[Before-and-after change data]

^^^^^^^^^^^^^^^^

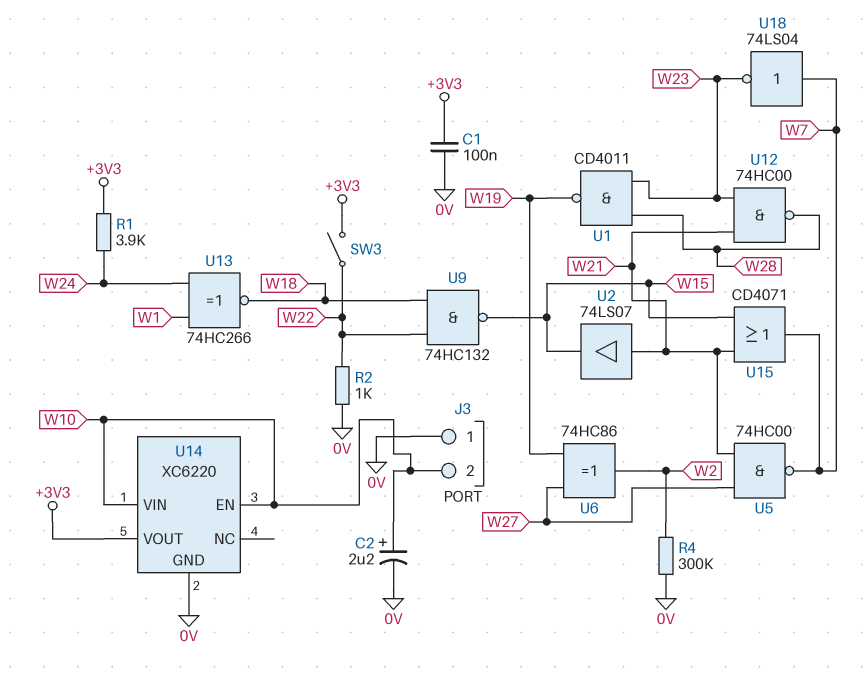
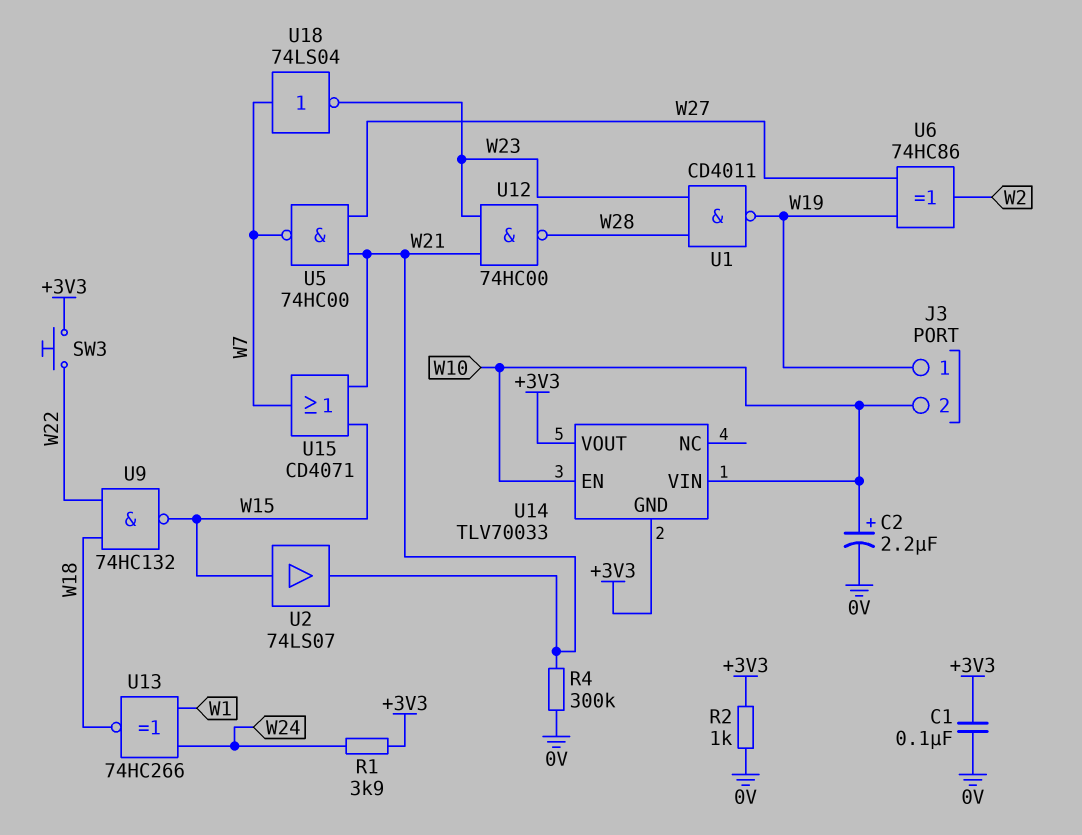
J3 pin 1: 0V -> W19
R2: 1k (0V, W22) -> 1k (+3V3, 0V)
R4: 300k (0V, W2) -> 300k (0V, W21)
SW3: switch (+3V3, W22) -> button (+3V3, W22)
U2: buffer 74LS07 (in W21, out W15) -> buffer 74LS07 (in W15, out W21)
U14: XC6220 -> TLV70033
U14 pin GND: 0V -> +3V3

^^^^^^^^^^^^^^^^

◆ EXERCISE DESCRIPTION ◆
At the line containing "SW3: switch (+3V3, W22) -> button (+3V3, W22)", start copying. Continue exactly through the final line of the entries above and stop there.

◆ REPLY ◆
SW3: switch (+3V3, W22) -> button (+3V3, W22)
U2: buffer 74LS07 (in W21, out W15) -> buffer 74LS07 (in W15, out W21)
U14: XC6220 -> TLV70033
U14 pin GND: 0V -> +3V3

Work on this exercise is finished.